INPUT RECORDS
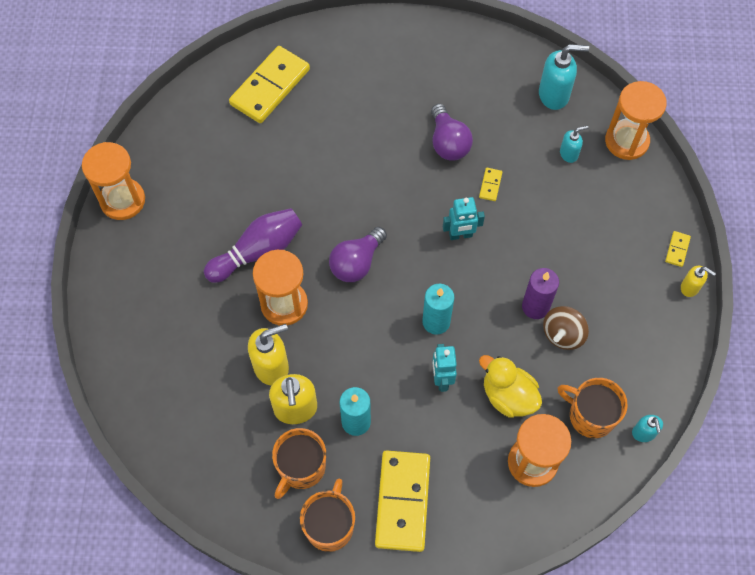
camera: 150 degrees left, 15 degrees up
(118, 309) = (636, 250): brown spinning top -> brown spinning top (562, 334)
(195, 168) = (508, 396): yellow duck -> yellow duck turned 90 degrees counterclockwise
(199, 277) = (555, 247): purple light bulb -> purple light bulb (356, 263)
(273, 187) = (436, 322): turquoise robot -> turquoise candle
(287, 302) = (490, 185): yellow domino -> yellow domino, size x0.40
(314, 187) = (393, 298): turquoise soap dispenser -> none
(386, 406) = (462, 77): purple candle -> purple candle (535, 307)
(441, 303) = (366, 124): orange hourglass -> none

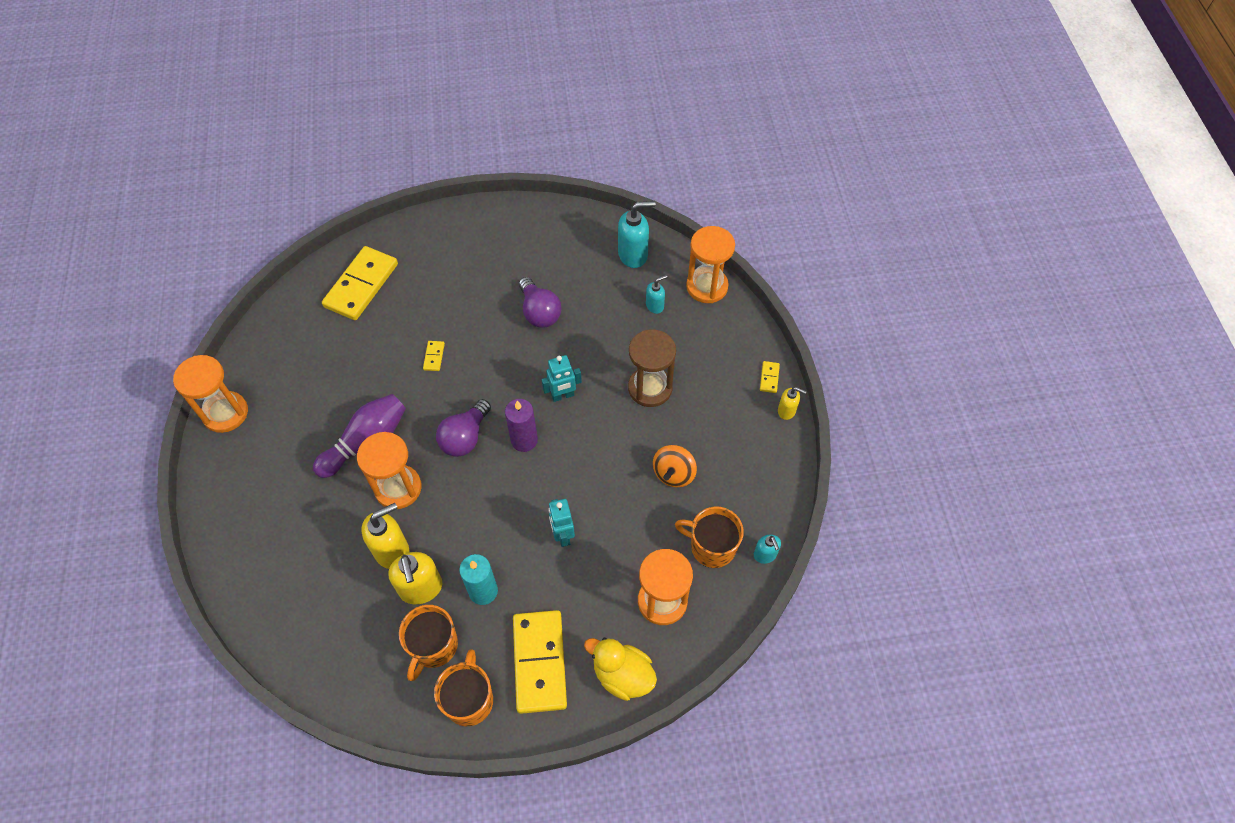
camera: 10 degrees left, 5 degrees down
(436, 322) = (550, 481): turquoise candle -> none
(490, 185) = (585, 345): yellow domino -> yellow domino (434, 357)
(508, 396) = (629, 541): yellow duck -> yellow duck (622, 675)
(535, 307) = (644, 451): purple candle -> purple candle (524, 440)
(551, 241) = (650, 388): none -> brown hourglass
(562, 334) = (673, 474): brown spinning top -> orange spinning top

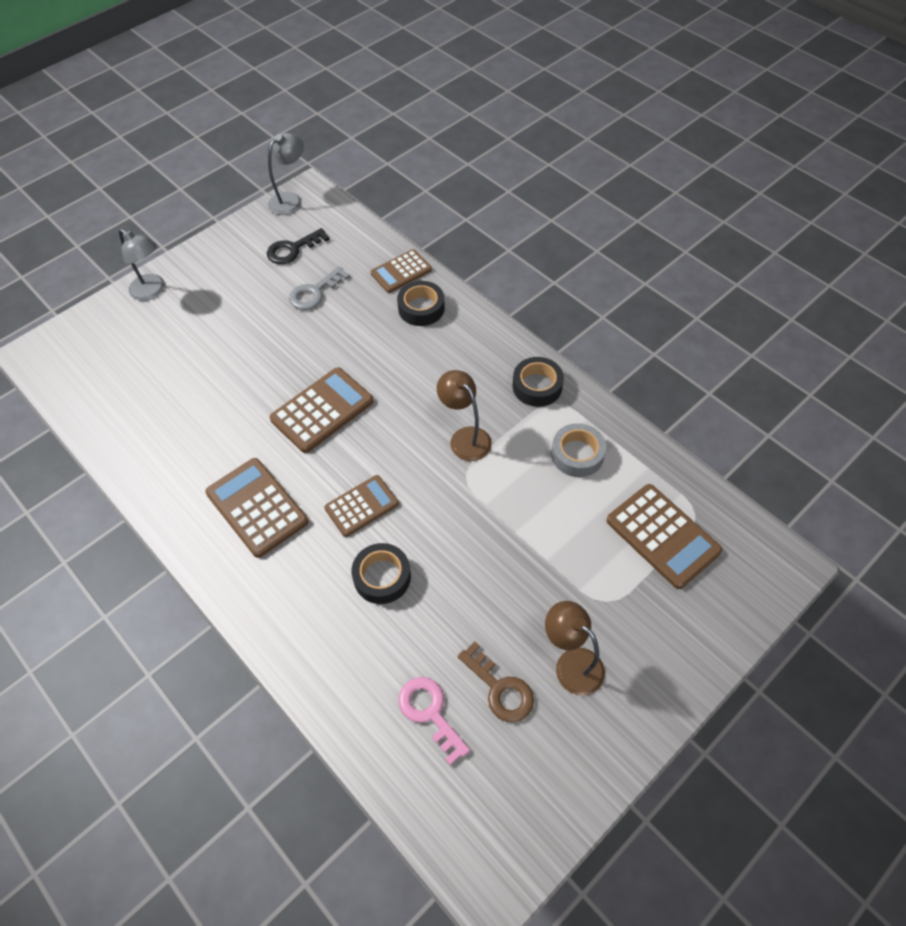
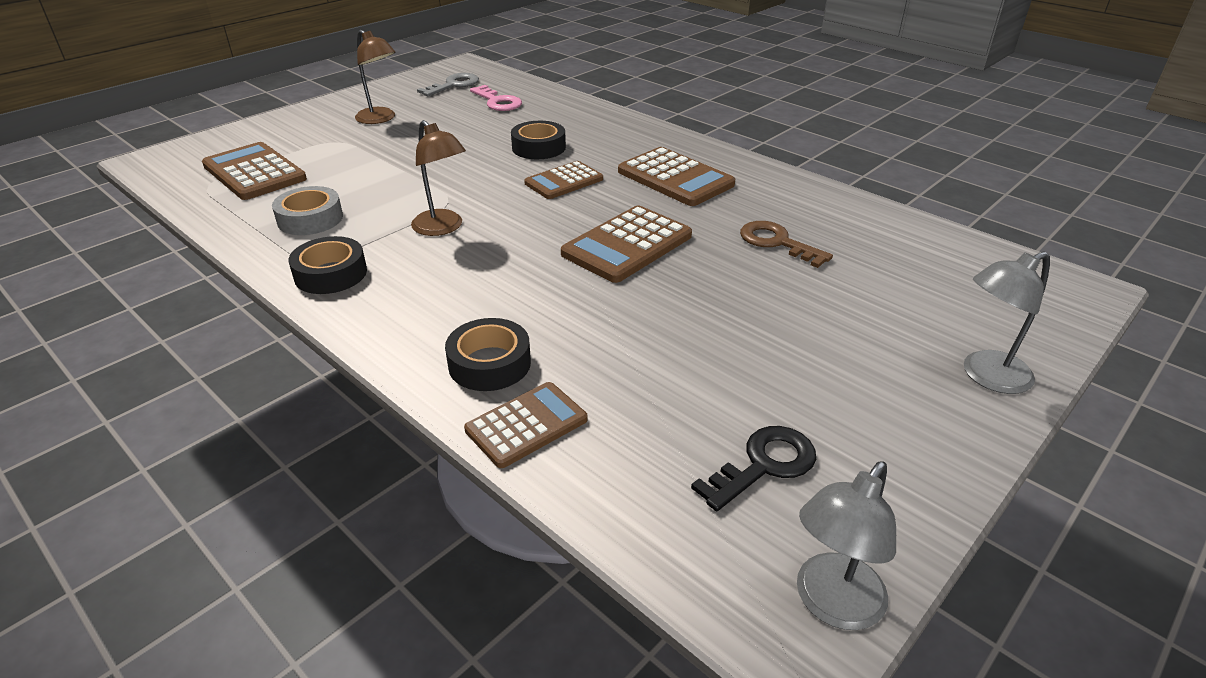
camera: 175 degrees right, 20 degrees down
(152, 291) = (986, 377): grey lamp -> grey lamp turned 60 degrees counterclockwise
(314, 292) = (687, 383): grey key -> grey key (454, 85)
(500, 688) = (442, 110): brown key -> brown key (777, 242)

DIRECTIVE
Print the line containing "camera: 175 degrees right, 20 degrees down" and every line after it to the end of the records above, exactly as written, and nothing else.

SOLVED PROBLEM
camera: 175 degrees right, 20 degrees down
(152, 291) = (986, 377): grey lamp -> grey lamp turned 60 degrees counterclockwise
(314, 292) = (687, 383): grey key -> grey key (454, 85)
(500, 688) = (442, 110): brown key -> brown key (777, 242)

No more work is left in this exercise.